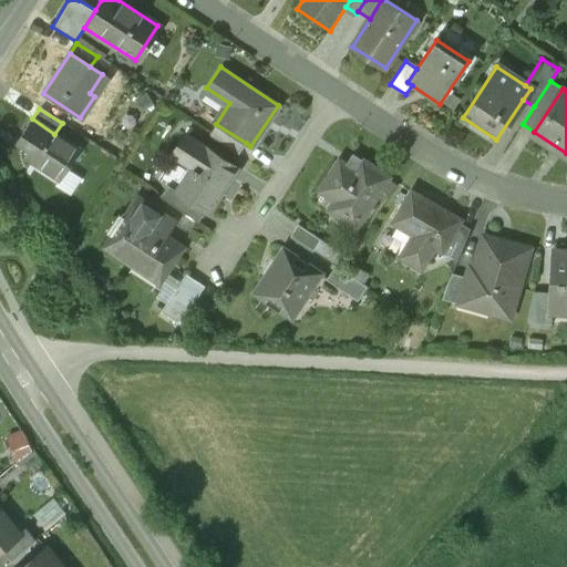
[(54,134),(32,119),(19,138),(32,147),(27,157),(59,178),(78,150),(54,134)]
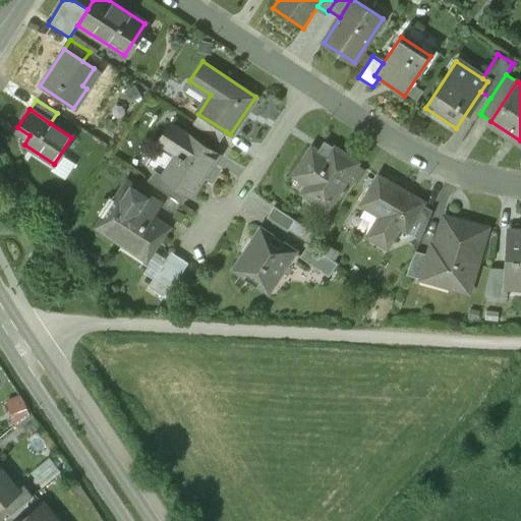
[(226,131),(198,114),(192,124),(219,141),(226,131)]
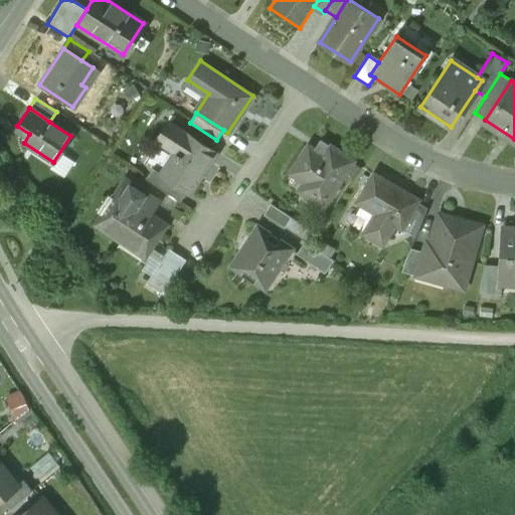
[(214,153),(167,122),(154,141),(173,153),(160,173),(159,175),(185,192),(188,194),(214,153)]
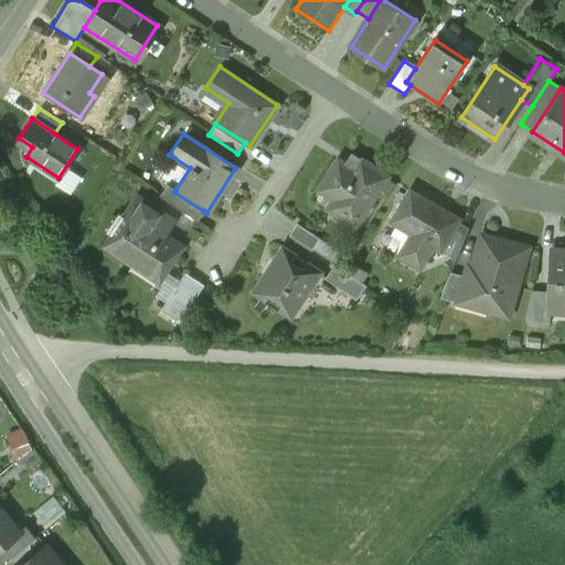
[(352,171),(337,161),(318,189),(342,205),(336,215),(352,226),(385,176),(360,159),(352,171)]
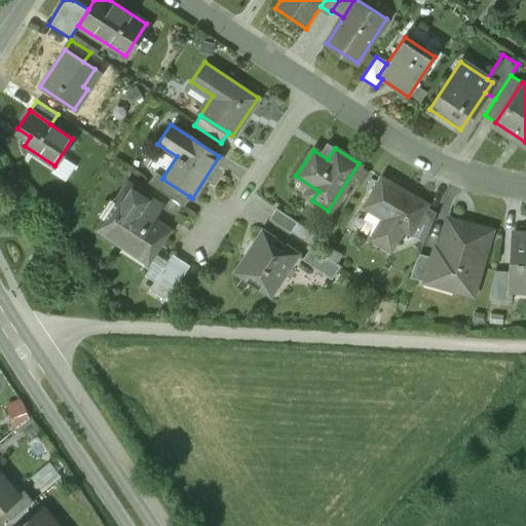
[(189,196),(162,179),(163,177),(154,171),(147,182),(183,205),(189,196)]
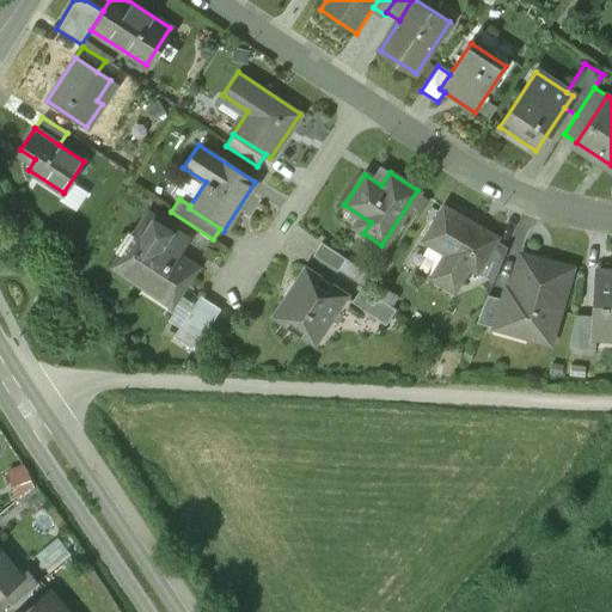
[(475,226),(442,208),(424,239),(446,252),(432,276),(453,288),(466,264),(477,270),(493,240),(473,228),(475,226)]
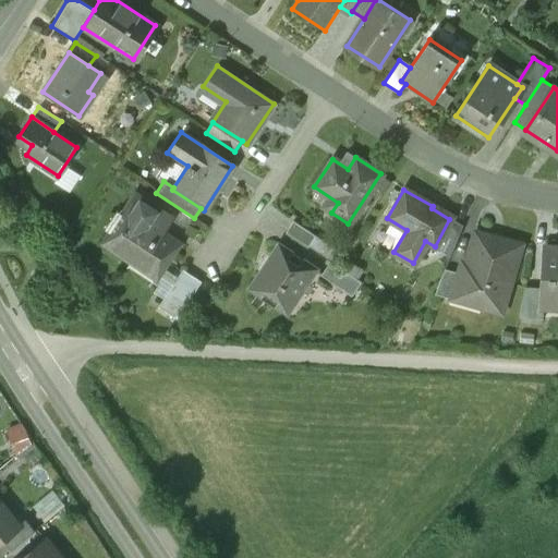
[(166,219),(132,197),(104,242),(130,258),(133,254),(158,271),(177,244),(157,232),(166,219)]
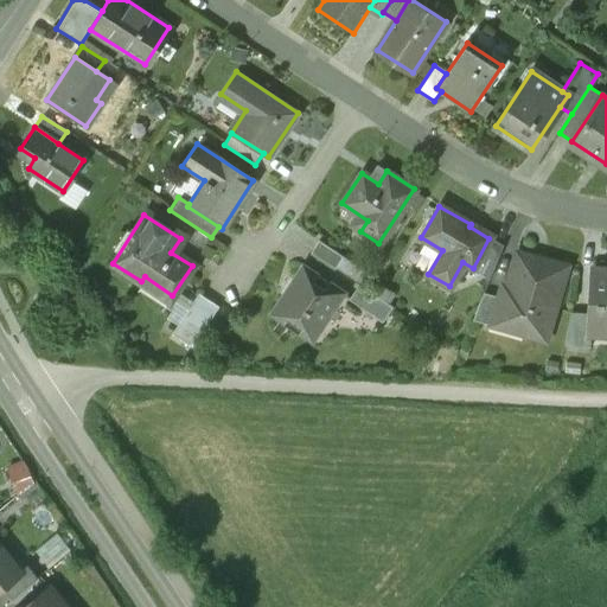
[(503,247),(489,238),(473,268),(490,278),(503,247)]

★ ★ ★ ★

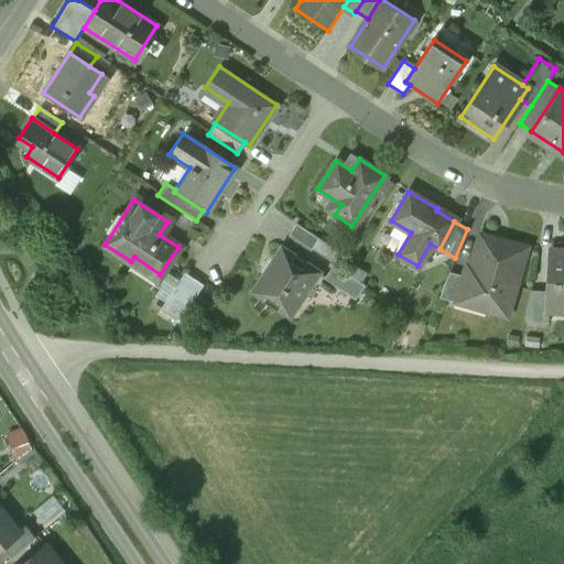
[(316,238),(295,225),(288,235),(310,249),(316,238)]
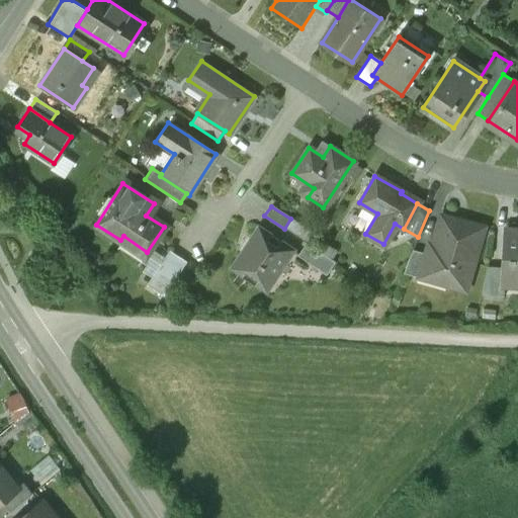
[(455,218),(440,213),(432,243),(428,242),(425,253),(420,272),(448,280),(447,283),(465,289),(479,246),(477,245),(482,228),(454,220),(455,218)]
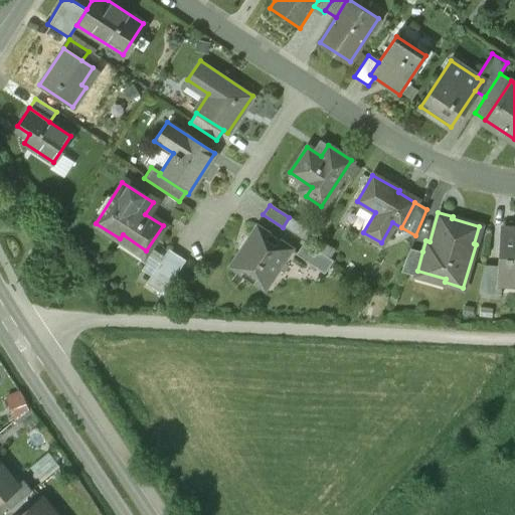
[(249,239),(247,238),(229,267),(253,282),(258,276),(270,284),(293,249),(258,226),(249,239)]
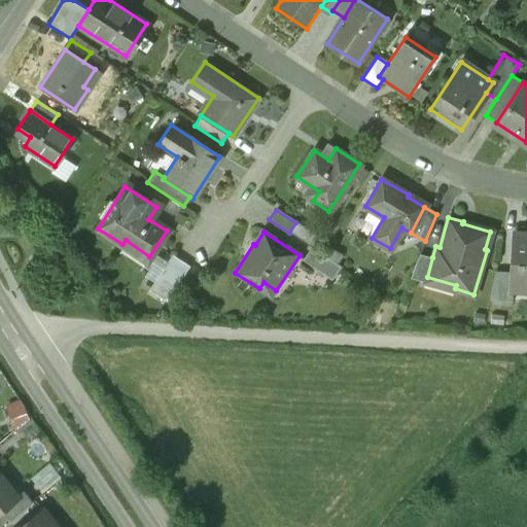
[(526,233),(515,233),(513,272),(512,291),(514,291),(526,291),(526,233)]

★ ★ ★ ★

(REQUEST) Only the lines starting at the one with "[(226,131),(198,114),(192,124),(219,141),(226,131)]" and ending at the one with "[(503,247),(489,238),(473,268),(490,278),(503,247)]" should be printed, each exactly as it appears in the material above; the pictures are to be omitted.

(EXERCISE ANSWER)
[(226,131),(198,114),(192,124),(219,141),(226,131)]
[(214,153),(167,122),(154,141),(173,153),(160,173),(159,175),(185,192),(188,194),(214,153)]
[(352,171),(337,161),(318,189),(342,205),(336,215),(352,226),(385,176),(360,159),(352,171)]
[(189,196),(162,179),(163,177),(154,171),(147,182),(183,205),(189,196)]
[(475,226),(442,208),(424,239),(446,252),(432,276),(453,288),(466,264),(477,270),(493,240),(473,228),(475,226)]
[(166,219),(132,197),(104,242),(130,258),(133,254),(158,271),(177,244),(157,232),(166,219)]
[(503,247),(489,238),(473,268),(490,278),(503,247)]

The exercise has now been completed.